*The task*
Please reproduce all the records exactly while leaving out their pictures.

*Data in this exercise*
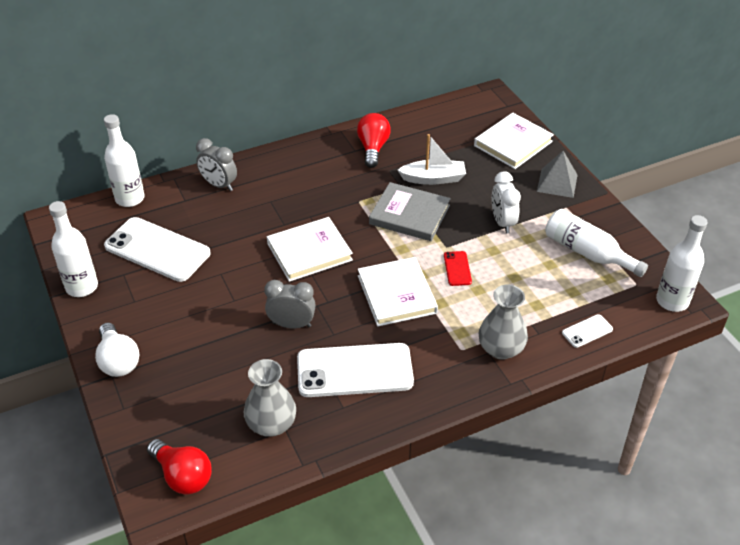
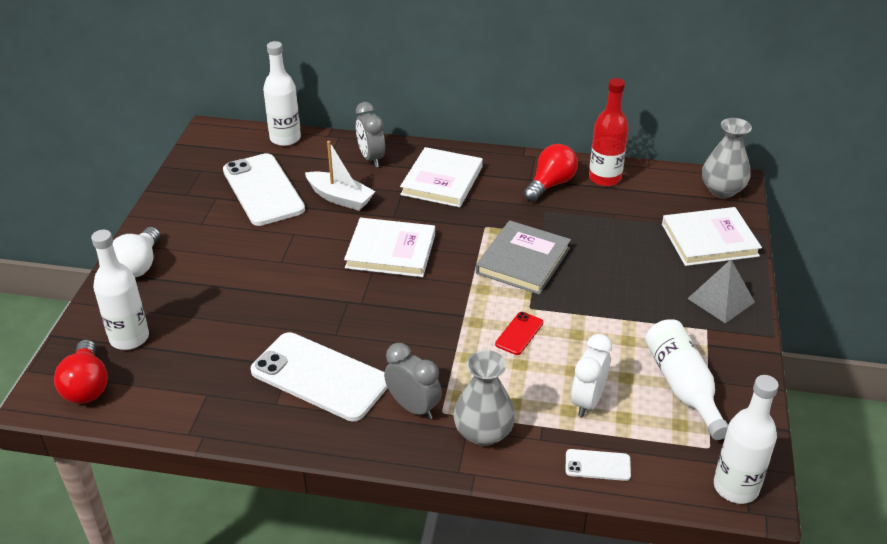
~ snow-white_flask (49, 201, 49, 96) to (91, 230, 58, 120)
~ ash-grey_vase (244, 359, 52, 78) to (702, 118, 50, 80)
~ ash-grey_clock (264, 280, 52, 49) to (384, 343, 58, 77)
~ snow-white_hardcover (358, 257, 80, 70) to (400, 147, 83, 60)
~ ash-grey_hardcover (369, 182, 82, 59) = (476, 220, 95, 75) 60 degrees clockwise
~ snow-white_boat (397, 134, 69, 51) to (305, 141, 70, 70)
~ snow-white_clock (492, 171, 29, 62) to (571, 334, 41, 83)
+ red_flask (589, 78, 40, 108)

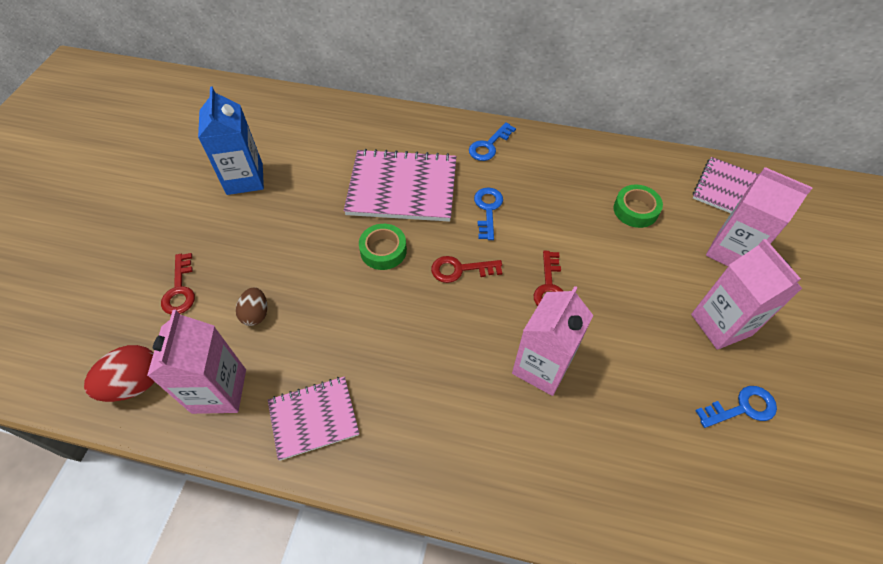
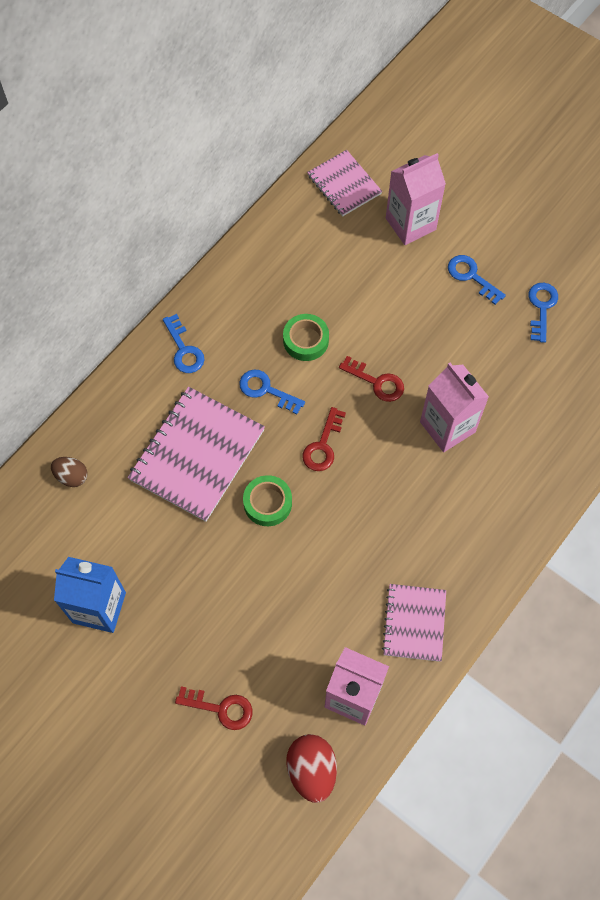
~ brown_egg_shape (236, 287, 31, 39) to (51, 457, 37, 30)
~ leaf-green_sticky_tape (613, 185, 50, 43) to (283, 314, 46, 47)
~ rose-pink_milk_carton (691, 239, 112, 111) to royal_blue_door_key (448, 255, 58, 50)

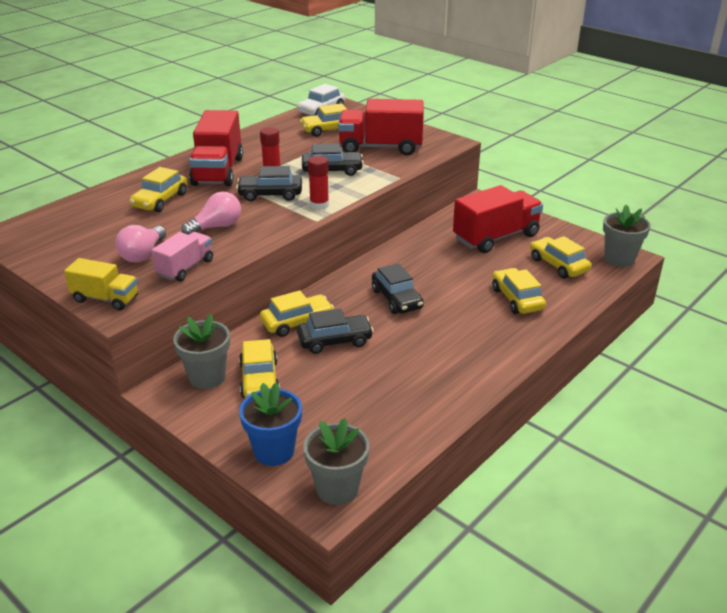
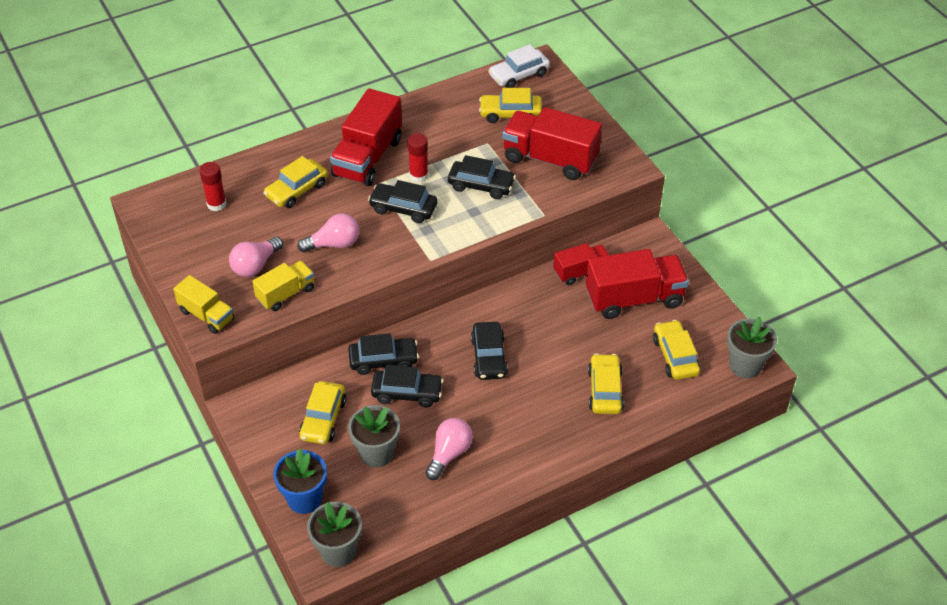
~ rose-pink_lorry (151, 232, 62, 49) to bright_yellow_lorry (252, 260, 62, 51)
~ ash-grey_potted_plant (173, 314, 57, 75) to (348, 405, 52, 63)
~ bright_yellow_automobile (260, 290, 74, 47) to ebony_automobile (348, 333, 71, 42)
~ red_glue_stick (308, 156, 21, 54) to (199, 162, 28, 49)
+ rose-pink_bulb (425, 418, 48, 62)
+ red_lorry (554, 243, 55, 42)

*Response to this task*
~ snow-white_flask (49, 201, 49, 96) to (91, 230, 58, 120)
~ ash-grey_vase (244, 359, 52, 78) to (702, 118, 50, 80)
~ ash-grey_clock (264, 280, 52, 49) to (384, 343, 58, 77)
~ snow-white_hardcover (358, 257, 80, 70) to (400, 147, 83, 60)
~ ash-grey_hardcover (369, 182, 82, 59) = (476, 220, 95, 75) 60 degrees clockwise
~ snow-white_boat (397, 134, 69, 51) to (305, 141, 70, 70)
~ snow-white_clock (492, 171, 29, 62) to (571, 334, 41, 83)
+ red_flask (589, 78, 40, 108)

~ brown_egg_shape (236, 287, 31, 39) to (51, 457, 37, 30)
~ leaf-green_sticky_tape (613, 185, 50, 43) to (283, 314, 46, 47)
~ rose-pink_milk_carton (691, 239, 112, 111) to royal_blue_door_key (448, 255, 58, 50)

~ rose-pink_lorry (151, 232, 62, 49) to bright_yellow_lorry (252, 260, 62, 51)
~ ash-grey_potted_plant (173, 314, 57, 75) to (348, 405, 52, 63)
~ bright_yellow_automobile (260, 290, 74, 47) to ebony_automobile (348, 333, 71, 42)
~ red_glue_stick (308, 156, 21, 54) to (199, 162, 28, 49)
+ rose-pink_bulb (425, 418, 48, 62)
+ red_lorry (554, 243, 55, 42)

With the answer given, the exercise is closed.